REQUIRED WORK
An exact copy of the listing is required, with its pictures removed.

EXCERPTED RECORDS

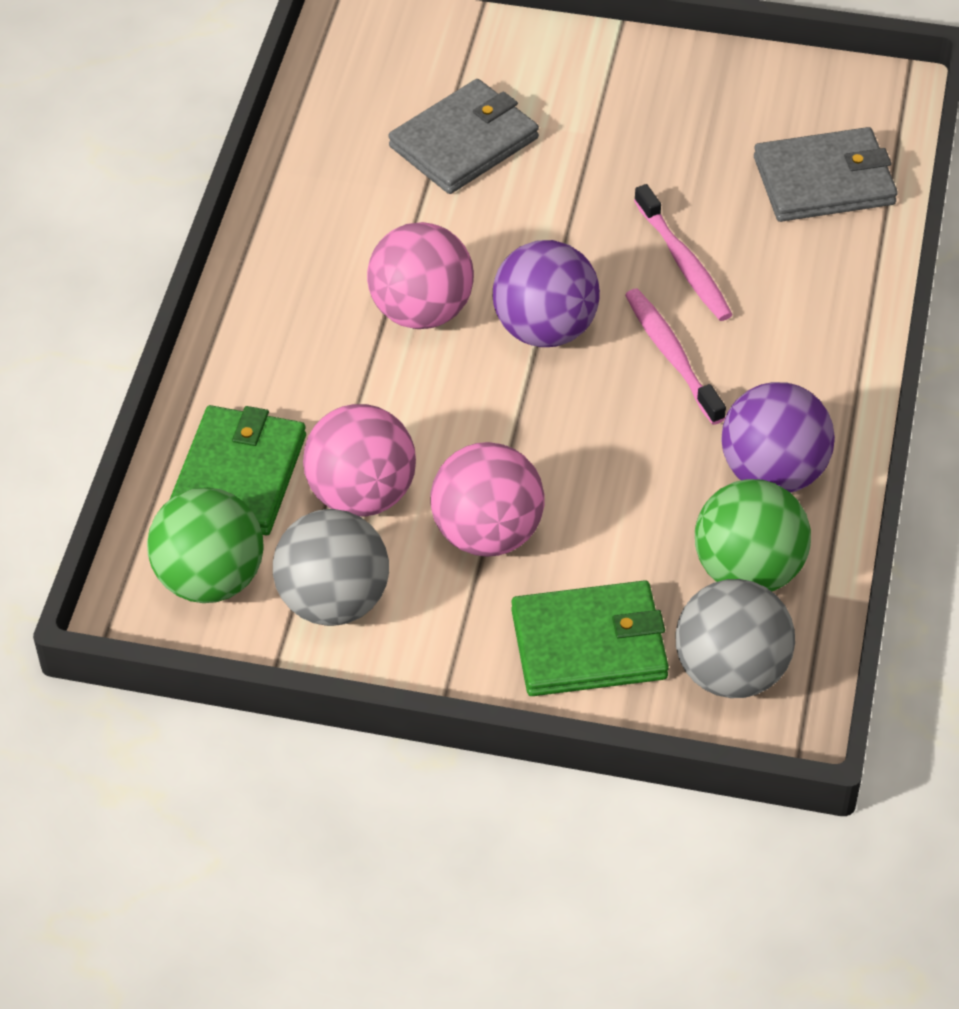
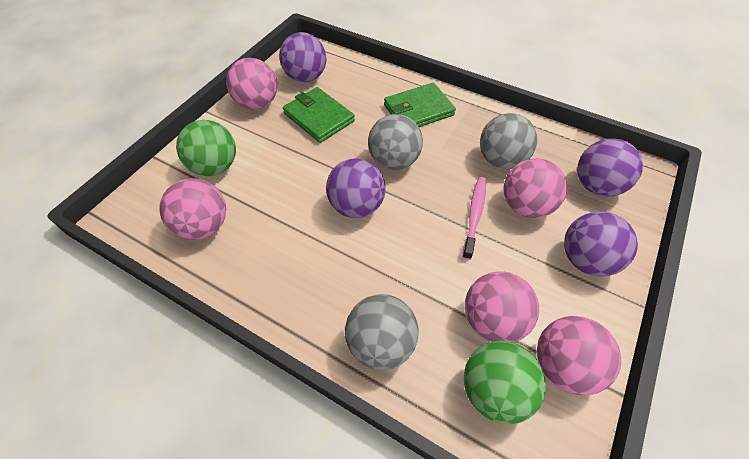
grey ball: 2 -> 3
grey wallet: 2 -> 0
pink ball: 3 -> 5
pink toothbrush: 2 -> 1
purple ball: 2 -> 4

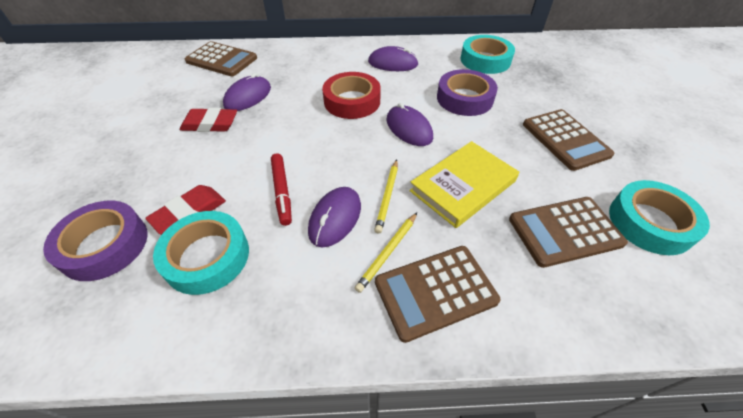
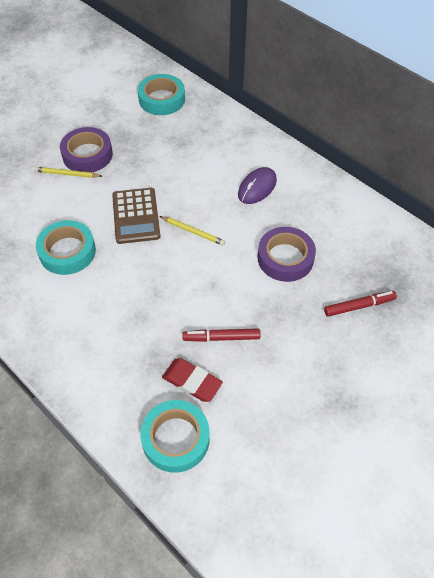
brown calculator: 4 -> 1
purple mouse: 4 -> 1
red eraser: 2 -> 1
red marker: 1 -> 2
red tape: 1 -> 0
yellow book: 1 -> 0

TASK SOLUTION
grey ball: 2 -> 3
grey wallet: 2 -> 0
pink ball: 3 -> 5
pink toothbrush: 2 -> 1
purple ball: 2 -> 4

brown calculator: 4 -> 1
purple mouse: 4 -> 1
red eraser: 2 -> 1
red marker: 1 -> 2
red tape: 1 -> 0
yellow book: 1 -> 0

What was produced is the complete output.